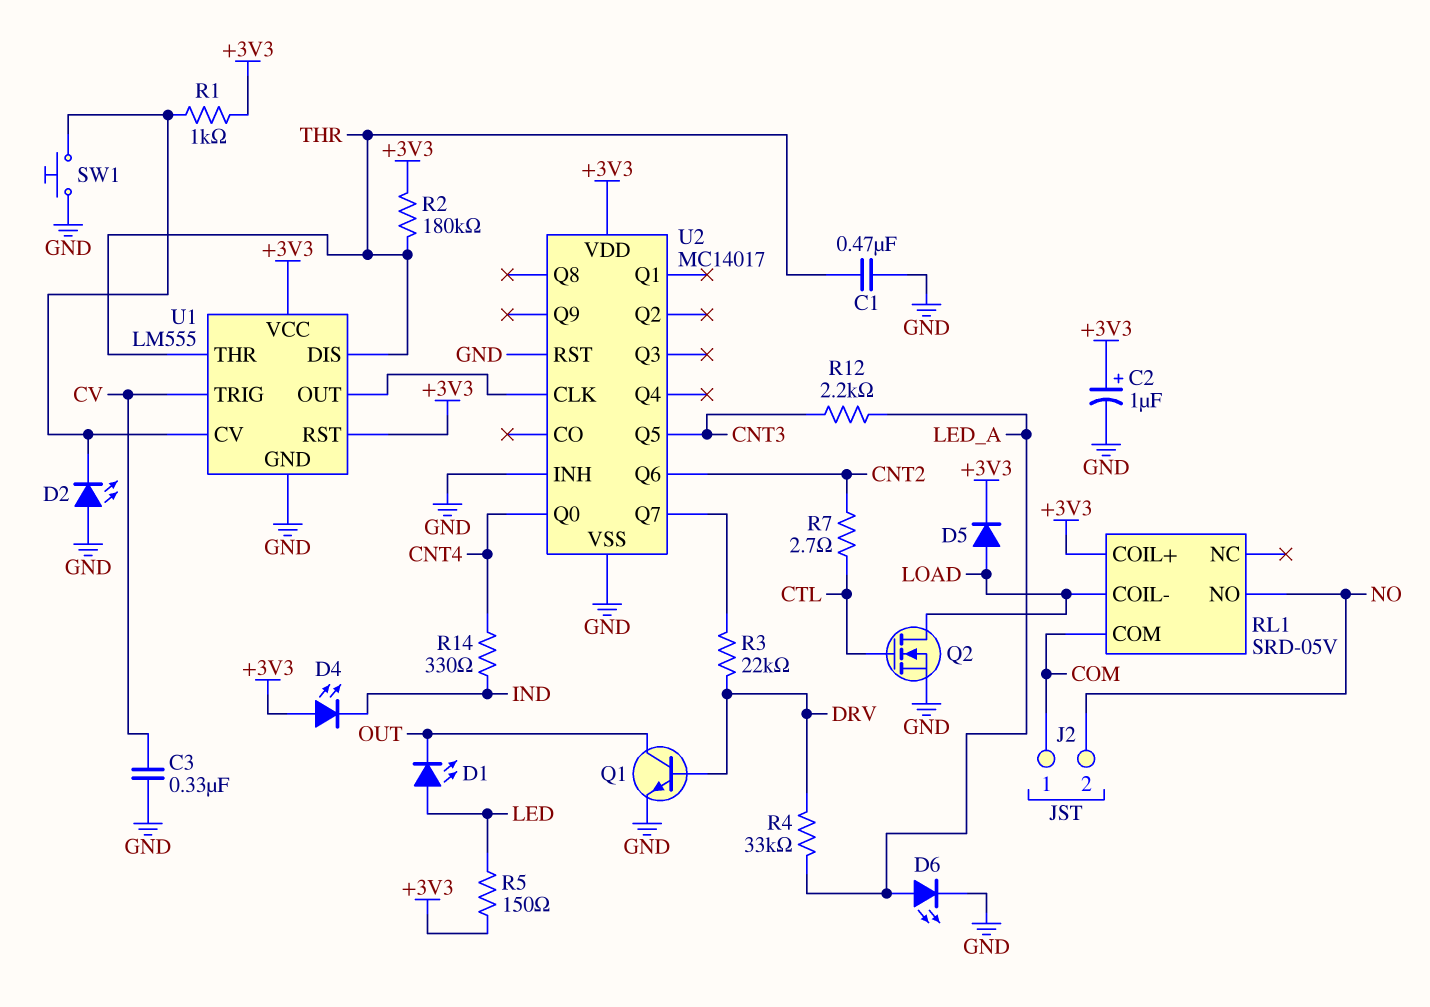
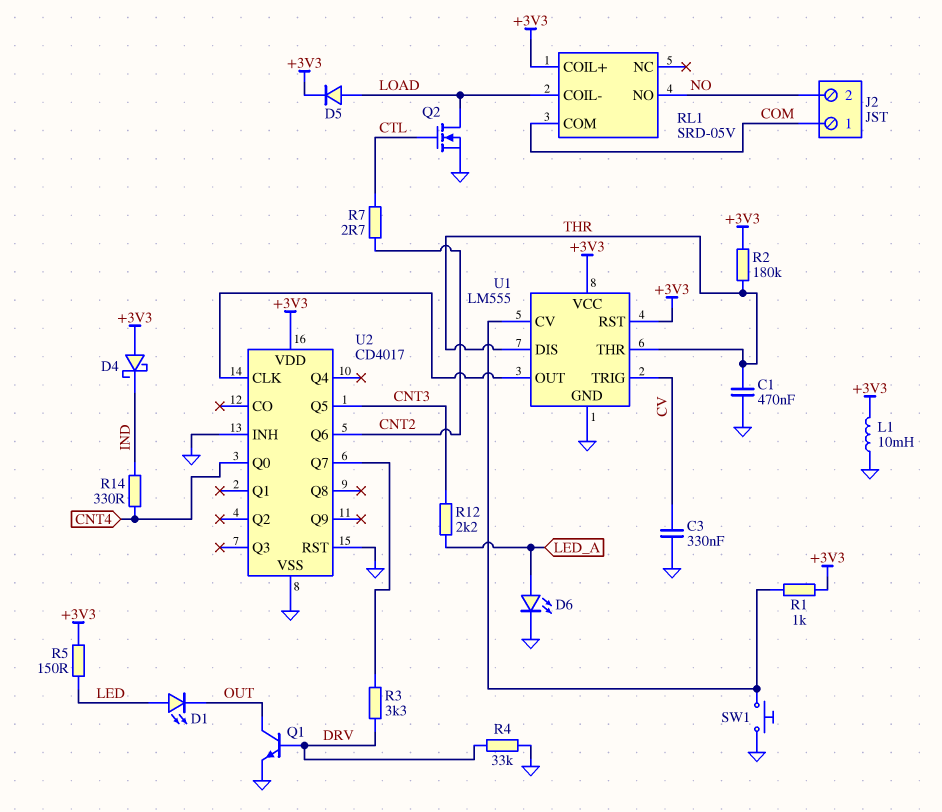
C2: 1uF (plus +3V3, minus GND) -> none
D2: LED (A GND, K U1/CV) -> none
D4: LED (A +3V3, K IND) -> schottky (A +3V3, K IND)
L1: none -> 10mH (+3V3, GND)
R3: 22k (DRV, U2/Q7) -> 3.3k (DRV, U2/Q7)
R4: 33k (DRV, LED_A) -> 33k (DRV, GND)
U2: MC14017 -> CD4017

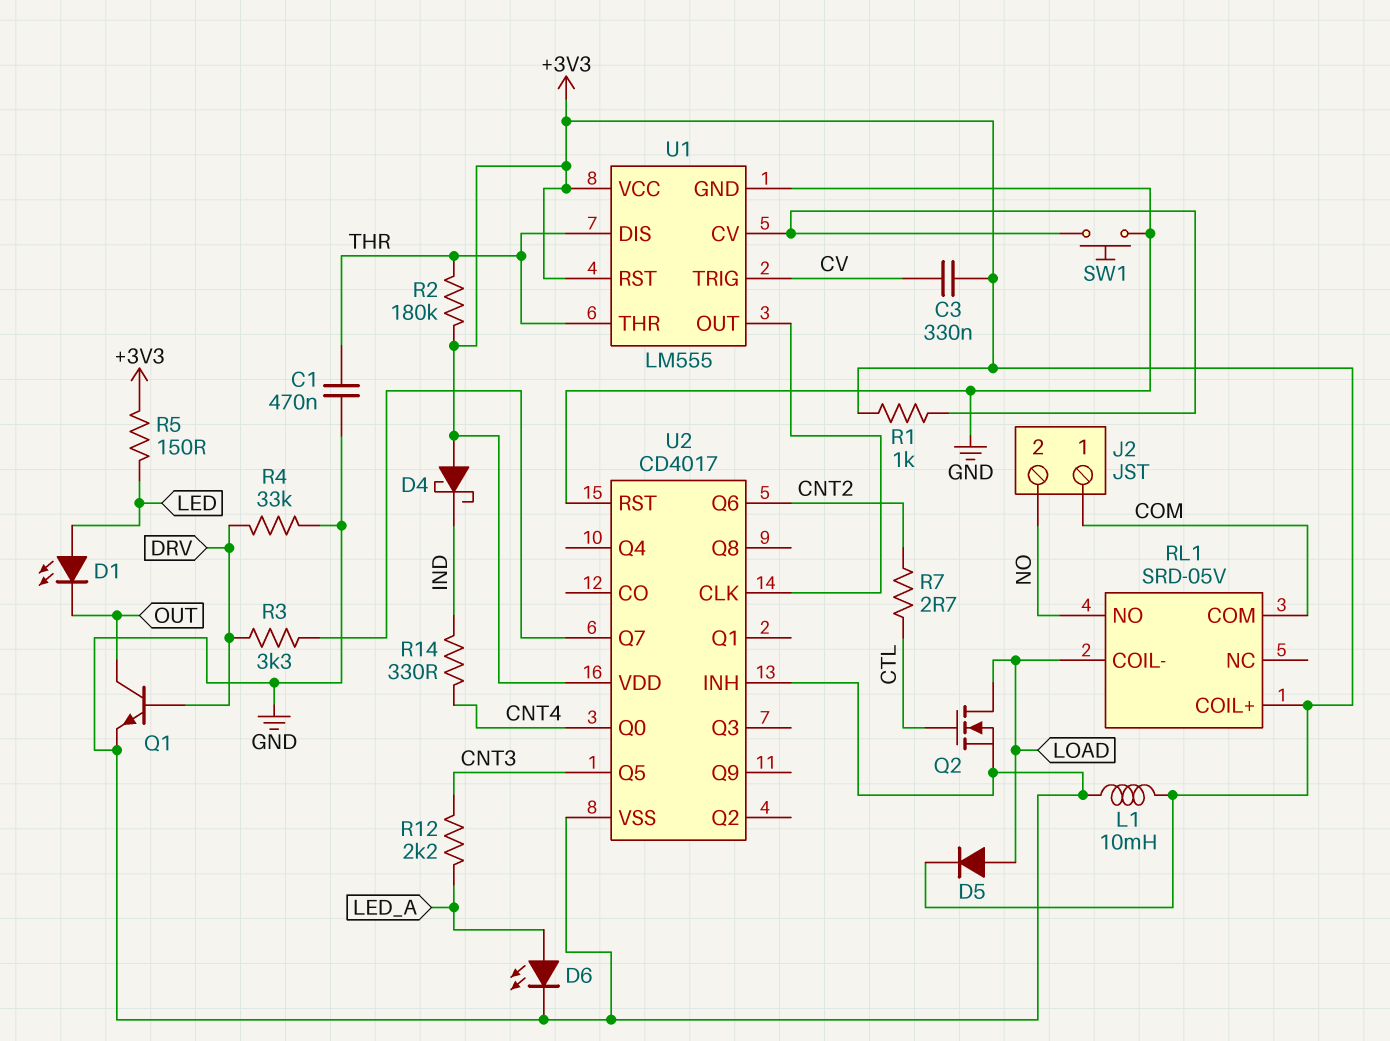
C3: 330nF (CV, GND) -> 330nF (+3V3, CV)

******

▶ **What the task asks**: Please reproduce, word for word, only the lines from the line that holds "D4: LED (A +3V3, K" through the final line of the entries above, omitting any pictures.

▶ **Output for this exercise**:
D4: LED (A +3V3, K IND) -> schottky (A +3V3, K IND)
L1: none -> 10mH (+3V3, GND)
R3: 22k (DRV, U2/Q7) -> 3.3k (DRV, U2/Q7)
R4: 33k (DRV, LED_A) -> 33k (DRV, GND)
U2: MC14017 -> CD4017

C3: 330nF (CV, GND) -> 330nF (+3V3, CV)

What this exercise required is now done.